TRY IT –
Every line that contains "LEVEL" must be located and copied from the data.
■ ■ ■
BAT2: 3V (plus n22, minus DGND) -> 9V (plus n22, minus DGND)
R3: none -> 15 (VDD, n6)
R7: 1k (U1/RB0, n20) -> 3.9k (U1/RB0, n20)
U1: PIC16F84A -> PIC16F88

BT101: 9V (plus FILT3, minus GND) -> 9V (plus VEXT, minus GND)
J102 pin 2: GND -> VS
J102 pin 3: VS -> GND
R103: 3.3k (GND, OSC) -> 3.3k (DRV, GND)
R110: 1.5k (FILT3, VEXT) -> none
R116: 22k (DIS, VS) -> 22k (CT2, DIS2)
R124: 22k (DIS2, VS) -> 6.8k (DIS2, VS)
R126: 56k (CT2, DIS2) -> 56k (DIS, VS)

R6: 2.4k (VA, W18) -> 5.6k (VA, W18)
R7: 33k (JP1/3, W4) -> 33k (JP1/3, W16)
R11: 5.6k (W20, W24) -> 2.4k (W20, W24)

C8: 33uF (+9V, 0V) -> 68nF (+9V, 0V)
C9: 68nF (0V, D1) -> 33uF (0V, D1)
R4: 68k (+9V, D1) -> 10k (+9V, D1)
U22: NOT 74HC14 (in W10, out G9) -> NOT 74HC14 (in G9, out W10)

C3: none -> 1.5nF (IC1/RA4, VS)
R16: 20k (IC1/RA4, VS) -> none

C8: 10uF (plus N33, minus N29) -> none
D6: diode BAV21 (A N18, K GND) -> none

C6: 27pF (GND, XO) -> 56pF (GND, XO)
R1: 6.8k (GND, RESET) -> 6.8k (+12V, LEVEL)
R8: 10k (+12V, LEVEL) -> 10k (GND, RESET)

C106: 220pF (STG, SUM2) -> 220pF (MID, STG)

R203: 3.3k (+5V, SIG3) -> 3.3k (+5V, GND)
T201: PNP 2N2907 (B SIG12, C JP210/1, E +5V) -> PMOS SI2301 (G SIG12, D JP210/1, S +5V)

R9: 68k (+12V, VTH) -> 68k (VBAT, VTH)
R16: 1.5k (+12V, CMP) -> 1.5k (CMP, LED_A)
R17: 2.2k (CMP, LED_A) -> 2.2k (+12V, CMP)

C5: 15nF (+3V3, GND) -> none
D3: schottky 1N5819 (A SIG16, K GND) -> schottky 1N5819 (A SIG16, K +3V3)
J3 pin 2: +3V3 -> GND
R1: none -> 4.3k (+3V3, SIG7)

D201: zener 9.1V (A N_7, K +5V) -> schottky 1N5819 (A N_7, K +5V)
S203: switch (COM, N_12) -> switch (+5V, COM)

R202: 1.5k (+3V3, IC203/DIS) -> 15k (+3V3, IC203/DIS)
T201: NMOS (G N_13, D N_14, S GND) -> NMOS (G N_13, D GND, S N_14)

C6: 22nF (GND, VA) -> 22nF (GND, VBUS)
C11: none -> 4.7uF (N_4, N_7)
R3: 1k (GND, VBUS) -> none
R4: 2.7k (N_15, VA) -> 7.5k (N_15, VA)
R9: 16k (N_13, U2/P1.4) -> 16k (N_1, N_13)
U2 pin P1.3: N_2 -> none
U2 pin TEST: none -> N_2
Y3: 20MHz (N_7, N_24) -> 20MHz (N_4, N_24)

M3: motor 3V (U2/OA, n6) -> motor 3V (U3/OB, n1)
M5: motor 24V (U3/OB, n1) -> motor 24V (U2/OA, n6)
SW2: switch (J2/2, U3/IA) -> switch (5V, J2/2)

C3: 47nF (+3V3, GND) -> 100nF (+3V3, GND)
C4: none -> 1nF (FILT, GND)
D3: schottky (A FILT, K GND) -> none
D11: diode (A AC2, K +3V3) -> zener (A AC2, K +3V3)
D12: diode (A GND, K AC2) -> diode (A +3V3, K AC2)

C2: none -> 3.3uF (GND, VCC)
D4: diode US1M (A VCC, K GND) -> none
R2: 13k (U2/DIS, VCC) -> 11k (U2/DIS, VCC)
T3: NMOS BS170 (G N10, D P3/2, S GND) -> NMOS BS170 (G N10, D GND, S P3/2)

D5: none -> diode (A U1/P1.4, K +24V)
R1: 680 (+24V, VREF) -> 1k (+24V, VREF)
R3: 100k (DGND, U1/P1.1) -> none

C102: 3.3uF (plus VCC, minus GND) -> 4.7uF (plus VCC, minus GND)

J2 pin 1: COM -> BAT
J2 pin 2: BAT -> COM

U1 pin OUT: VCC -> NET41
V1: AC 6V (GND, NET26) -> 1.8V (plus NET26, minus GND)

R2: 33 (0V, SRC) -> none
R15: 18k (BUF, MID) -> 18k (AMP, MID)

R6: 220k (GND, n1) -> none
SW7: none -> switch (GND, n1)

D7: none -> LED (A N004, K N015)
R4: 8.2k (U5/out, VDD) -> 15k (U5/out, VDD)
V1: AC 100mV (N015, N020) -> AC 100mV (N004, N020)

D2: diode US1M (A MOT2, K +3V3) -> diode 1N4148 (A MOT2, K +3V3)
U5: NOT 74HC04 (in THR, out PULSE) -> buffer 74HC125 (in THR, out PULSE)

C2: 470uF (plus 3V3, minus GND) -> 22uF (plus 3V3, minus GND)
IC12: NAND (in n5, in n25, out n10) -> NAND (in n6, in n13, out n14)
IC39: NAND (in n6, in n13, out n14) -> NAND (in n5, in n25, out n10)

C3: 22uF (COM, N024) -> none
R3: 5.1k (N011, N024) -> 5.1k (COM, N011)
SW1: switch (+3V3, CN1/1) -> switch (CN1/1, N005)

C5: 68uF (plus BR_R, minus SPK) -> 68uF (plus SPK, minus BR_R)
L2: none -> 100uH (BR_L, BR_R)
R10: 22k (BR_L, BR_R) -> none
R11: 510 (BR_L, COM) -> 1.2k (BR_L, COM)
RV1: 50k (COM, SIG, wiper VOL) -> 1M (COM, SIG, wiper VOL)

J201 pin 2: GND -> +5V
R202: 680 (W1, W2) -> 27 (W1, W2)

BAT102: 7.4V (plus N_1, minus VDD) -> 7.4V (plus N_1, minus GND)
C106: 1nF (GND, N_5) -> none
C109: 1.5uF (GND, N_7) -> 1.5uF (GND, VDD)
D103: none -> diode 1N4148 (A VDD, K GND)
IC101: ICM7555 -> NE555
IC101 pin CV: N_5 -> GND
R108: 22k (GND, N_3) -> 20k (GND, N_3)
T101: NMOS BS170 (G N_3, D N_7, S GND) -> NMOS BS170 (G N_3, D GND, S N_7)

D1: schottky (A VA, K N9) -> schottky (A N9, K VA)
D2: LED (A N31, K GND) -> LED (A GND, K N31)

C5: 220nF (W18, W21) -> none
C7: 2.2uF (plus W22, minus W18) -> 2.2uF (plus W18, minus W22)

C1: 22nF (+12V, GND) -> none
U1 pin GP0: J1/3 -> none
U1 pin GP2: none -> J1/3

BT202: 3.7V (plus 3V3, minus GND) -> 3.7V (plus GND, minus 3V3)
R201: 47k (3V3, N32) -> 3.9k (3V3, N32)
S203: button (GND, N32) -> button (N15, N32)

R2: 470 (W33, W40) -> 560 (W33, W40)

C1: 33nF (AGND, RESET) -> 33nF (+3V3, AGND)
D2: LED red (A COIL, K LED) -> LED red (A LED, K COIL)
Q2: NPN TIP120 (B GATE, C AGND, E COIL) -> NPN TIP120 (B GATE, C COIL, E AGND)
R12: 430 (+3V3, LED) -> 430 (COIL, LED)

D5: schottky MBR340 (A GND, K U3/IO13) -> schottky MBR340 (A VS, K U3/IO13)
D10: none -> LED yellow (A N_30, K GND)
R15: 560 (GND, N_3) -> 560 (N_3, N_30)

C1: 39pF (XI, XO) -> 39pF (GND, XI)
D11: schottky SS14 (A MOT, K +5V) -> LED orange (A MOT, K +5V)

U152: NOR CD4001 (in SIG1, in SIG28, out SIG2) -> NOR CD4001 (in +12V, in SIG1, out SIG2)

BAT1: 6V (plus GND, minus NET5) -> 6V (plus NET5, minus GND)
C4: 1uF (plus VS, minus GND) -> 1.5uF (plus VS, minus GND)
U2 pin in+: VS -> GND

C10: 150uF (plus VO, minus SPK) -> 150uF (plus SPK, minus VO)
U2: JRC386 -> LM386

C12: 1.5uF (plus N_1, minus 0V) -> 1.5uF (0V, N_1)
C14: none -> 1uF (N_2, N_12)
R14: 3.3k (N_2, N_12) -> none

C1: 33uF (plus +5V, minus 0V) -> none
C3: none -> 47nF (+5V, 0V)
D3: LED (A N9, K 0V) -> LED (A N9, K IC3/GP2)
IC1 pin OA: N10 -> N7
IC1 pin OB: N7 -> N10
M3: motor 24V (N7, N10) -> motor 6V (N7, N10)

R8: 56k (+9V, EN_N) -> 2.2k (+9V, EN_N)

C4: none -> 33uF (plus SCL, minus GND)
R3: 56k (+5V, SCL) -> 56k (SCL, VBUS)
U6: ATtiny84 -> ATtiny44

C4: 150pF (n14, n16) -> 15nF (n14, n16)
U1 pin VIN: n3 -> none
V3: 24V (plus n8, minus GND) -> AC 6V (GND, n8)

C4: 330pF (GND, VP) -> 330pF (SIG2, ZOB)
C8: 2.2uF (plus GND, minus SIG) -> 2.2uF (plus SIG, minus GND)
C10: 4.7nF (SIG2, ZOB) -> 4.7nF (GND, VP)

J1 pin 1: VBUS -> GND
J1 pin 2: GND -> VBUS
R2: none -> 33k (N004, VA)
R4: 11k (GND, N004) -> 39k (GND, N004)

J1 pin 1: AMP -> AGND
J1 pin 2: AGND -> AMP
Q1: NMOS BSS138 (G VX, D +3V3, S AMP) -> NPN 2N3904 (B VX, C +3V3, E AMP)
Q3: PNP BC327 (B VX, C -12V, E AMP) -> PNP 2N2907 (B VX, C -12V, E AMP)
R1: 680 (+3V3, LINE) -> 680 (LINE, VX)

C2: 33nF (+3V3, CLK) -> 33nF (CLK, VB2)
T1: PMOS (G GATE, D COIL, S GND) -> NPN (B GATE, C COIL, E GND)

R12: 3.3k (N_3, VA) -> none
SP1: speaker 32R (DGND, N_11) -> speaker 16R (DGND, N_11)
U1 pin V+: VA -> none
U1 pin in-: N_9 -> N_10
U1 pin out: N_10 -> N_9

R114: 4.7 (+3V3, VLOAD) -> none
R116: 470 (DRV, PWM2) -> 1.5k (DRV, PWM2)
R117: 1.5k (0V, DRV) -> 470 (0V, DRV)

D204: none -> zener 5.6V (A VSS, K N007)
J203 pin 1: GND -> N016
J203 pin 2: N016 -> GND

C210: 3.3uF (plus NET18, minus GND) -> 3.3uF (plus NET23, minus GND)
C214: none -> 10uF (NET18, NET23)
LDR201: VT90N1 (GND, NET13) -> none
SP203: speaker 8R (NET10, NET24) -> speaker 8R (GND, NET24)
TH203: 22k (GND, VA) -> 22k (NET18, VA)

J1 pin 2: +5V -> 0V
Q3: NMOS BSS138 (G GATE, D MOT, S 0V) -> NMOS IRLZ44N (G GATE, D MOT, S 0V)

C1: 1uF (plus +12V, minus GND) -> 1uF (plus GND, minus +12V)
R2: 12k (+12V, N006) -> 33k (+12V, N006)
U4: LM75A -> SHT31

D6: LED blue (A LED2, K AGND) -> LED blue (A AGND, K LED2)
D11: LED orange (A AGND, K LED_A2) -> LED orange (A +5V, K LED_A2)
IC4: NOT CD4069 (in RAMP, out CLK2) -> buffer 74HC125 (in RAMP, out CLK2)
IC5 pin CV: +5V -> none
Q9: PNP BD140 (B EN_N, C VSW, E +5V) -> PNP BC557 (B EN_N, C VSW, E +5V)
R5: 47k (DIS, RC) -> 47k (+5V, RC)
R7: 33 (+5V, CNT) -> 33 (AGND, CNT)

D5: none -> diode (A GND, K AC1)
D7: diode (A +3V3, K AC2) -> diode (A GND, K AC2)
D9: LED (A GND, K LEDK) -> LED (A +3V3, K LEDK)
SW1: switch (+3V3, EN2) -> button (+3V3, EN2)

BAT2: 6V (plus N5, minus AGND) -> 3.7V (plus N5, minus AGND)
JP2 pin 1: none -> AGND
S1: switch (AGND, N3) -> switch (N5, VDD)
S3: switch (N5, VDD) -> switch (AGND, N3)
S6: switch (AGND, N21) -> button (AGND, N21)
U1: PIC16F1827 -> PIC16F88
■ ■ ■
SOLVED EXERCISE –
R1: 6.8k (GND, RESET) -> 6.8k (+12V, LEVEL)
R8: 10k (+12V, LEVEL) -> 10k (GND, RESET)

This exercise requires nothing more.